Object state change records
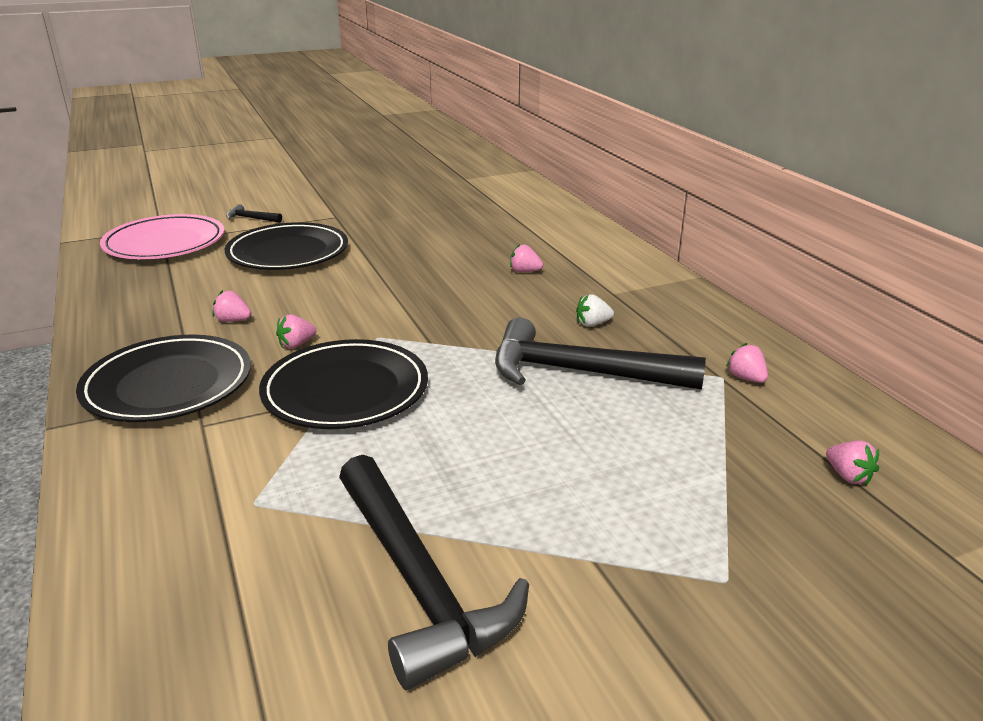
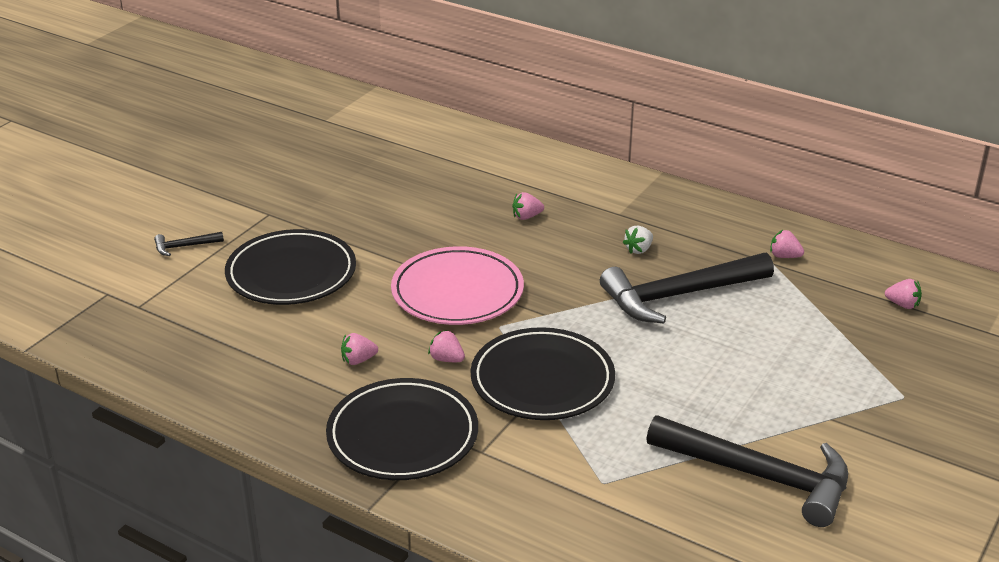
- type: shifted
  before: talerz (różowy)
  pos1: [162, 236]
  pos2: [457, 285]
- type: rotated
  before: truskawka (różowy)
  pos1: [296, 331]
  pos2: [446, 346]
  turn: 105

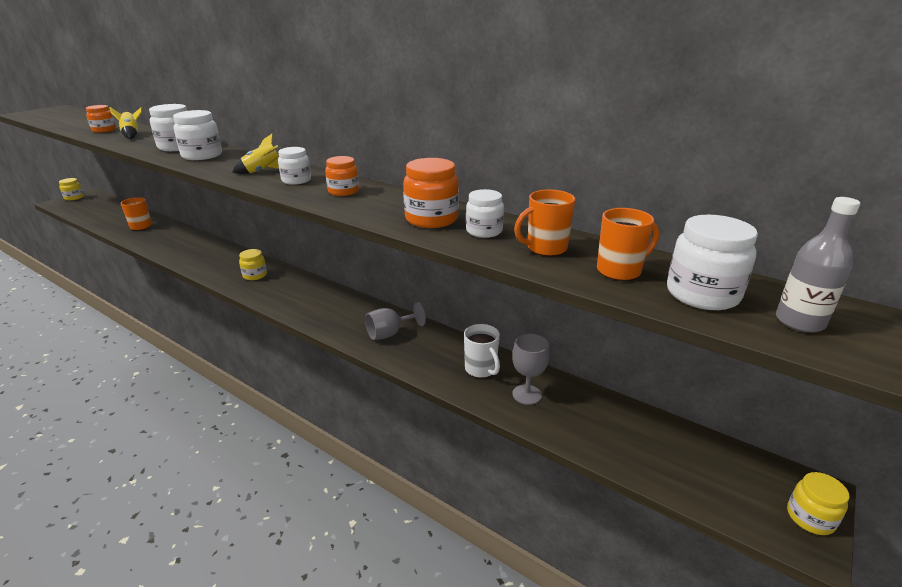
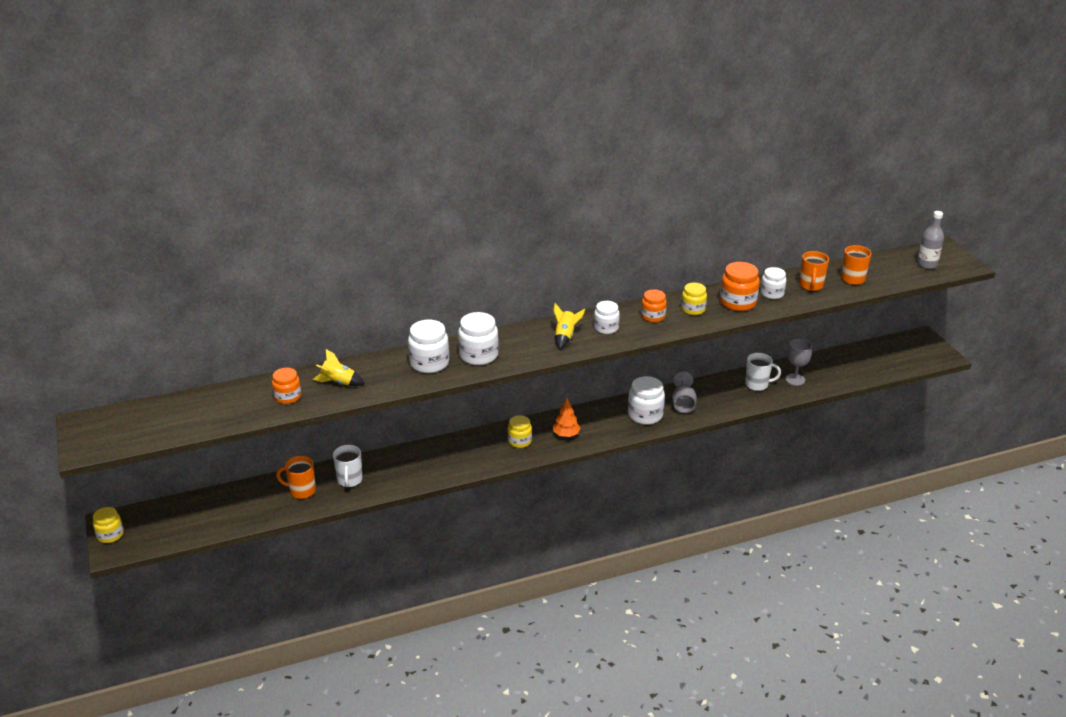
- type: new
  after: kubek (biały)
  pos2: [347, 466]
- type: new
  after: drzewko (pomarańczowy)
  pos2: [566, 418]
- type: shifted
  before: słoik (biały)
  pos1: [712, 262]
  pos2: [646, 400]
- type: shifted
  before: słoik (żółty)
  pos1: [818, 503]
  pos2: [694, 299]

*Problem details*: All of the entries must be reproduced exactly, with no pictures kept.

*Output*:
- type: shifted
  before: talerz (różowy)
  pos1: [162, 236]
  pos2: [457, 285]
- type: rotated
  before: truskawka (różowy)
  pos1: [296, 331]
  pos2: [446, 346]
  turn: 105

- type: new
  after: kubek (biały)
  pos2: [347, 466]
- type: new
  after: drzewko (pomarańczowy)
  pos2: [566, 418]
- type: shifted
  before: słoik (biały)
  pos1: [712, 262]
  pos2: [646, 400]
- type: shifted
  before: słoik (żółty)
  pos1: [818, 503]
  pos2: [694, 299]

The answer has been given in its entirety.